● **Exercise aim**
Your job is to return the whole listing unchanged while skipping its images.

● **Dataset**
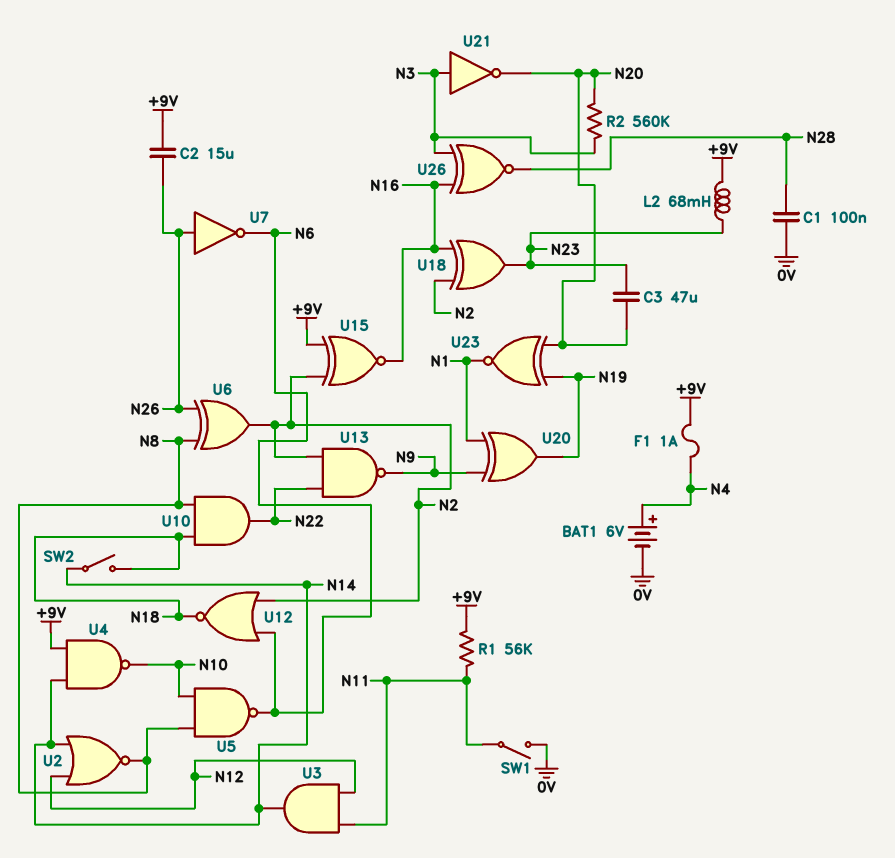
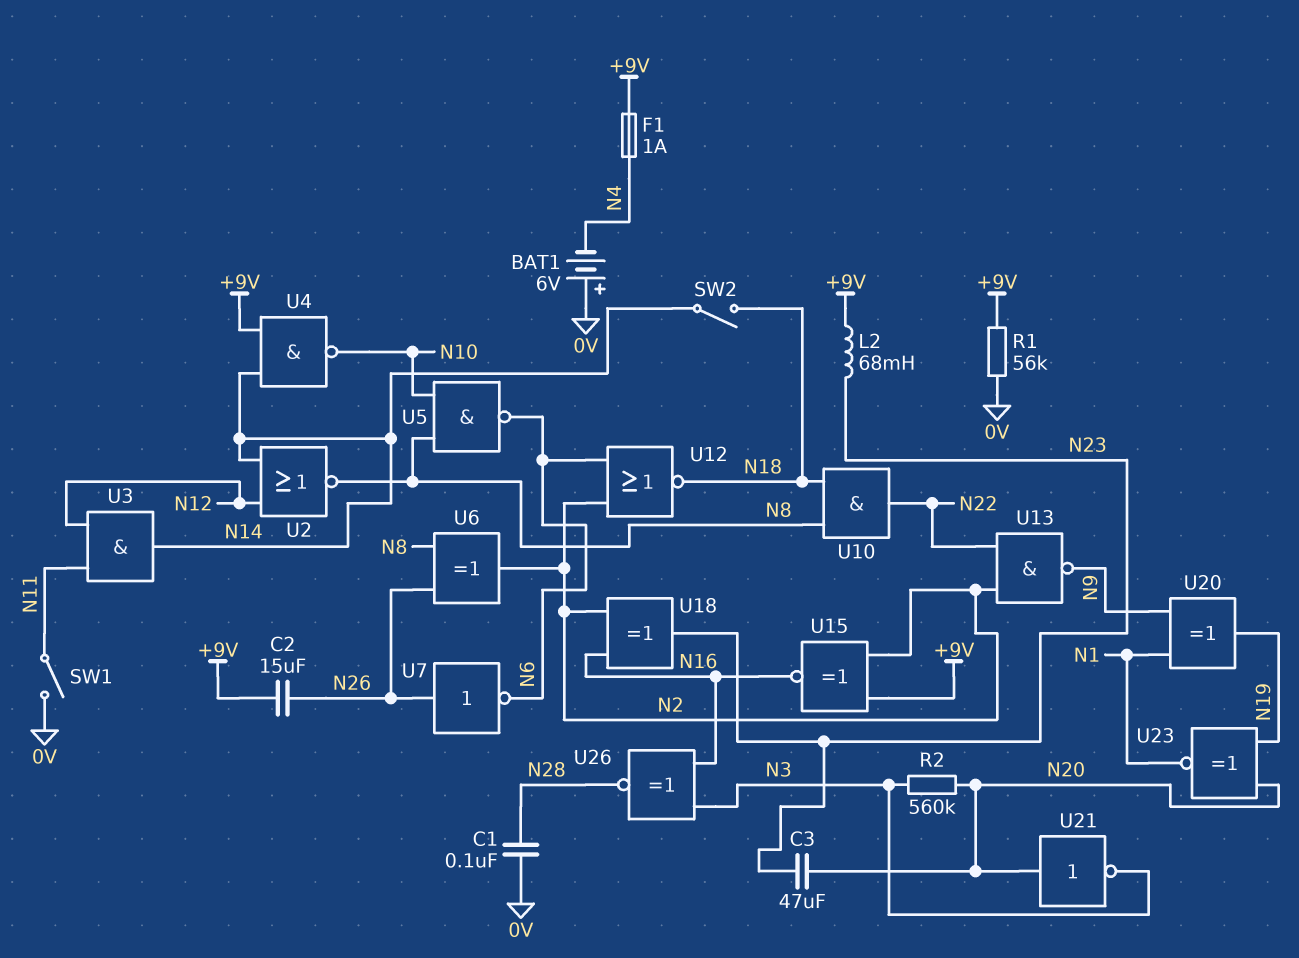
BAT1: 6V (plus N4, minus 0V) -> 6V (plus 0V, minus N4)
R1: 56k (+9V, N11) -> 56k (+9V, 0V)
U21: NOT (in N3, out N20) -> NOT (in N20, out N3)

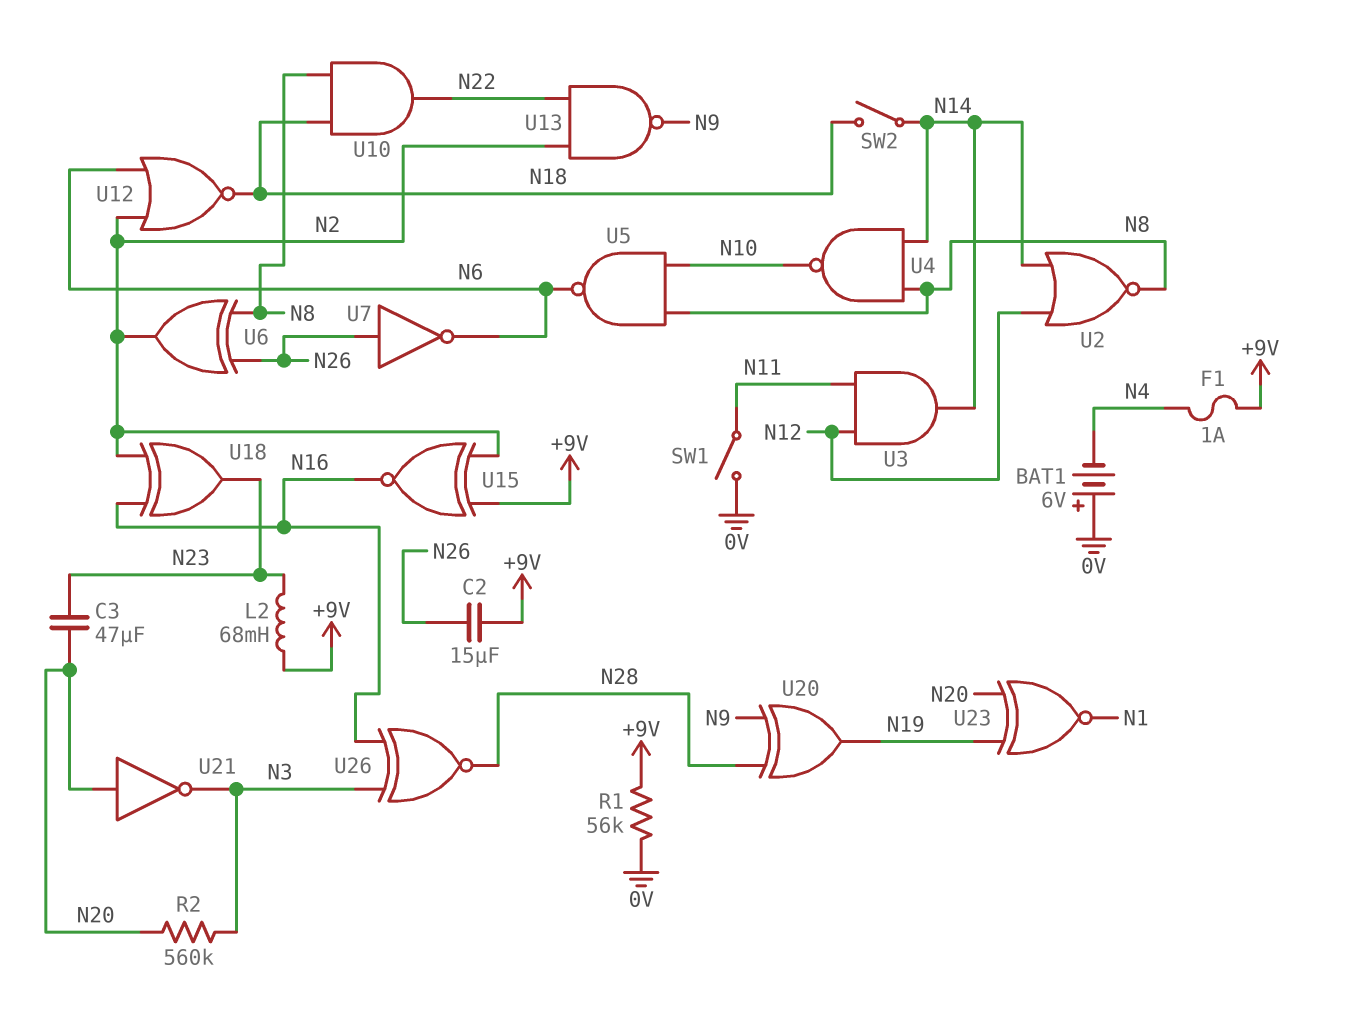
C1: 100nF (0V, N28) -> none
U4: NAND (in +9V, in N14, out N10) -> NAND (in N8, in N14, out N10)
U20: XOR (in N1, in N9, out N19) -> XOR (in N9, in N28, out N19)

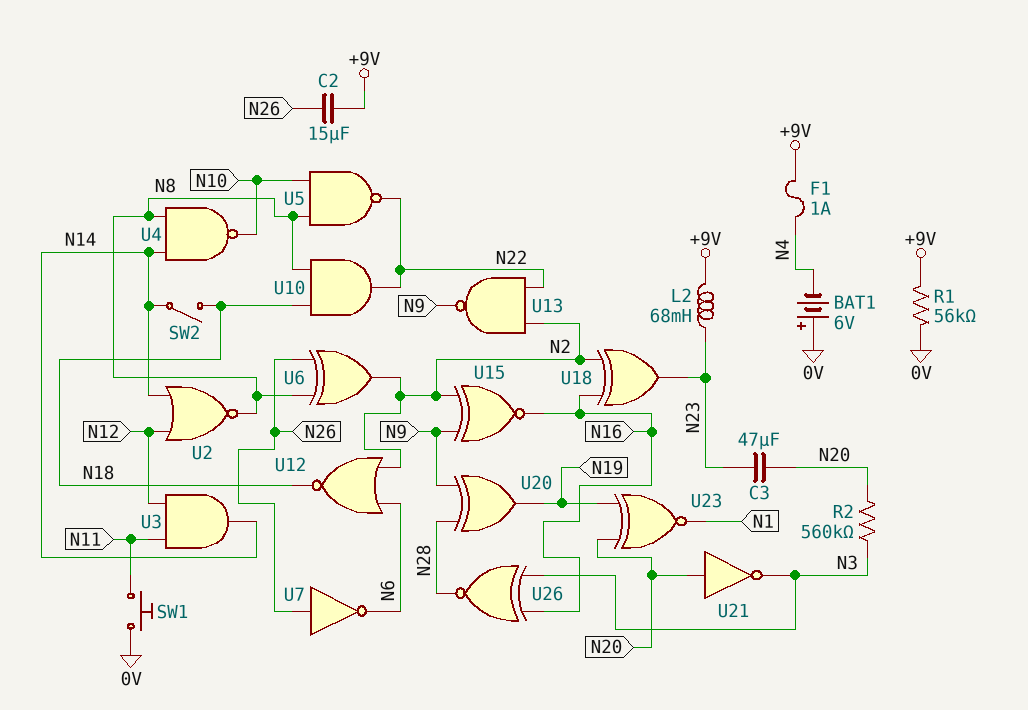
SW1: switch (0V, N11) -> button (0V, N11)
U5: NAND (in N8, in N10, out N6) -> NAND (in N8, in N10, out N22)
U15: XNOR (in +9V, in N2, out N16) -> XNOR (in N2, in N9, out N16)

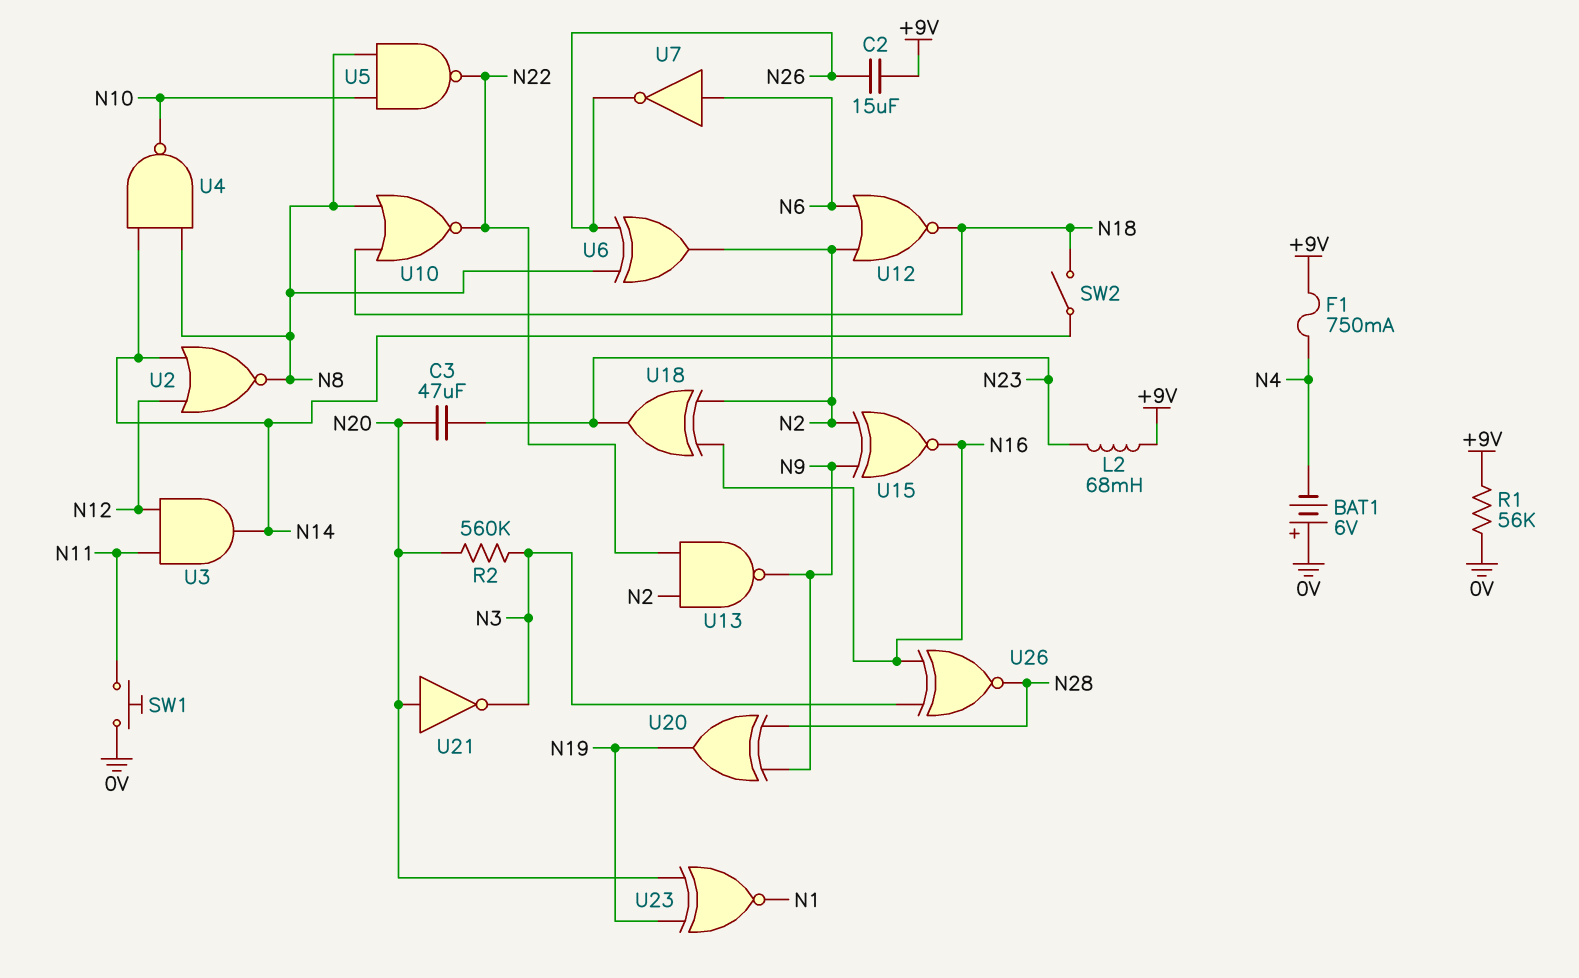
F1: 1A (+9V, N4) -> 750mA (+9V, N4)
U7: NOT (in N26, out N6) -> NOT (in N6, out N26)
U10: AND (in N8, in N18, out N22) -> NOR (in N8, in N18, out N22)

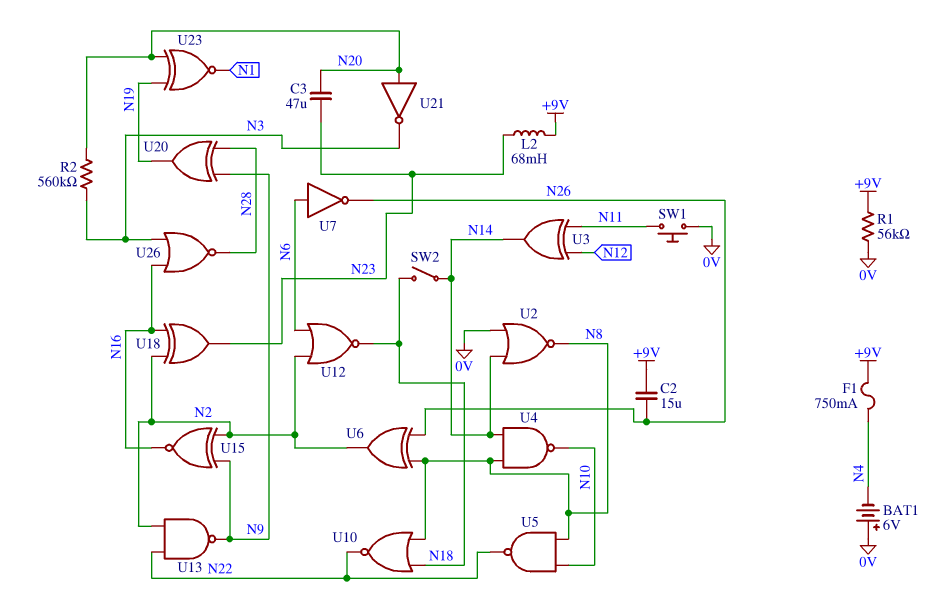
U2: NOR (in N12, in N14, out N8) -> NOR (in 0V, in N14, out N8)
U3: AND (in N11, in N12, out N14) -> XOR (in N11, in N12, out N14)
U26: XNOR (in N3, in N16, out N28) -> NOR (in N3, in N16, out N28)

● **Answer section**
BAT1: 6V (plus N4, minus 0V) -> 6V (plus 0V, minus N4)
R1: 56k (+9V, N11) -> 56k (+9V, 0V)
U21: NOT (in N3, out N20) -> NOT (in N20, out N3)

C1: 100nF (0V, N28) -> none
U4: NAND (in +9V, in N14, out N10) -> NAND (in N8, in N14, out N10)
U20: XOR (in N1, in N9, out N19) -> XOR (in N9, in N28, out N19)

SW1: switch (0V, N11) -> button (0V, N11)
U5: NAND (in N8, in N10, out N6) -> NAND (in N8, in N10, out N22)
U15: XNOR (in +9V, in N2, out N16) -> XNOR (in N2, in N9, out N16)

F1: 1A (+9V, N4) -> 750mA (+9V, N4)
U7: NOT (in N26, out N6) -> NOT (in N6, out N26)
U10: AND (in N8, in N18, out N22) -> NOR (in N8, in N18, out N22)

U2: NOR (in N12, in N14, out N8) -> NOR (in 0V, in N14, out N8)
U3: AND (in N11, in N12, out N14) -> XOR (in N11, in N12, out N14)
U26: XNOR (in N3, in N16, out N28) -> NOR (in N3, in N16, out N28)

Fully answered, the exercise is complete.